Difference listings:
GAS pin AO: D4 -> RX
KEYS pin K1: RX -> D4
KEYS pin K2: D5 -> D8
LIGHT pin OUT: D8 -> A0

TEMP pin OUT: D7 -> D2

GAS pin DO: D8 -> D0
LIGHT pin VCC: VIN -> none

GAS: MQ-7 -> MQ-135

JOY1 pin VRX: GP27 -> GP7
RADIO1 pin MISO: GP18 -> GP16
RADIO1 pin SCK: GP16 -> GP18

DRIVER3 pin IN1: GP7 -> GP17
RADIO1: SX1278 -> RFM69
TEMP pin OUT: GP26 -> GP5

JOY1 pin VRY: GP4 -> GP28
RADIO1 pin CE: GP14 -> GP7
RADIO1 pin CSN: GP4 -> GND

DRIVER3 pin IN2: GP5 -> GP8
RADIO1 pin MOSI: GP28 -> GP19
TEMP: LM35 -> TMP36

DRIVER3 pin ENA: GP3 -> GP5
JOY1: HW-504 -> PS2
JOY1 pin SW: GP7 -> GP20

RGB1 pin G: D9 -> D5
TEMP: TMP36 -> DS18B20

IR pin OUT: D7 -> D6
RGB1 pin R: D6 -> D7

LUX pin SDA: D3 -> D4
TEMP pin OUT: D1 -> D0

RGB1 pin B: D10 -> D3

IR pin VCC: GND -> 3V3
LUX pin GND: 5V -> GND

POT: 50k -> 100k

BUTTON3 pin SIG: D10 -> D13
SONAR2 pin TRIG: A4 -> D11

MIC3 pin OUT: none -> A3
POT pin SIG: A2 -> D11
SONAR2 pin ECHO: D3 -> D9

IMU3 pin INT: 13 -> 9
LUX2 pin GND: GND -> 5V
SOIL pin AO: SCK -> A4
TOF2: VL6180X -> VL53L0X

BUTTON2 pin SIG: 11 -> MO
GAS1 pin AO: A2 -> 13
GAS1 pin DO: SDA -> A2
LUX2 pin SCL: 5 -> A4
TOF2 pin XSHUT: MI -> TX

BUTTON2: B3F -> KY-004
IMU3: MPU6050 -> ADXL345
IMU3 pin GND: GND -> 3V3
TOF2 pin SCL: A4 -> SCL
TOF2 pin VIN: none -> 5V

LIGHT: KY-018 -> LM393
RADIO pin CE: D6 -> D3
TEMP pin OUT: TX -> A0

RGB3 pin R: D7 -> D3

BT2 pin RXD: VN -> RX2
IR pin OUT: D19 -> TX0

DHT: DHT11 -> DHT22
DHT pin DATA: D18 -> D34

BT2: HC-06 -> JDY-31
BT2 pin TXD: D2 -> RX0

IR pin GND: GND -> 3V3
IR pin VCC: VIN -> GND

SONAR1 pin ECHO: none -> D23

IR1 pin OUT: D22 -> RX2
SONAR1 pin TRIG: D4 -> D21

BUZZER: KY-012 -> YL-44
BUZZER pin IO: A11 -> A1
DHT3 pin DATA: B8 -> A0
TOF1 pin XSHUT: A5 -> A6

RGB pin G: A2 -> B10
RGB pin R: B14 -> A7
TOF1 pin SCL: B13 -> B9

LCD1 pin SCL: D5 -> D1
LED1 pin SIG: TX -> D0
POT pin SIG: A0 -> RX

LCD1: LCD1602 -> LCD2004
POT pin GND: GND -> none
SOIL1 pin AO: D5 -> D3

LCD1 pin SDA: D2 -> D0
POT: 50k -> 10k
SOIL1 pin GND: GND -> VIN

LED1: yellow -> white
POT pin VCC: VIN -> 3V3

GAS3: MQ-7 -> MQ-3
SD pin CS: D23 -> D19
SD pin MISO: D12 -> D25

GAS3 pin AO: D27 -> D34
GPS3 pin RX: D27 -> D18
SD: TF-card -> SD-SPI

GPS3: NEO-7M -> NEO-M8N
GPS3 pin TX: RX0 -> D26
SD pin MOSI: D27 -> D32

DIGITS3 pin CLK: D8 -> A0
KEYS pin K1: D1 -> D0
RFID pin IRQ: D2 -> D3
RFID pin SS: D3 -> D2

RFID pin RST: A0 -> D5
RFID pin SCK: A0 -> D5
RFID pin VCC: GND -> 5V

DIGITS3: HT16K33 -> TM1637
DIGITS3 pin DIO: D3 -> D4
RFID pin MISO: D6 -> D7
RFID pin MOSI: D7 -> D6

◆ Exercise description
Produce only the lines from the line containing "SOIL1 pin AO: D5 -> D3" through the line containing "RFID pin IRQ: D2 -> D3", inclusive of both, exactly as they stand in the entries above.

◆ Answer to this task
SOIL1 pin AO: D5 -> D3

LCD1 pin SDA: D2 -> D0
POT: 50k -> 10k
SOIL1 pin GND: GND -> VIN

LED1: yellow -> white
POT pin VCC: VIN -> 3V3

GAS3: MQ-7 -> MQ-3
SD pin CS: D23 -> D19
SD pin MISO: D12 -> D25

GAS3 pin AO: D27 -> D34
GPS3 pin RX: D27 -> D18
SD: TF-card -> SD-SPI

GPS3: NEO-7M -> NEO-M8N
GPS3 pin TX: RX0 -> D26
SD pin MOSI: D27 -> D32

DIGITS3 pin CLK: D8 -> A0
KEYS pin K1: D1 -> D0
RFID pin IRQ: D2 -> D3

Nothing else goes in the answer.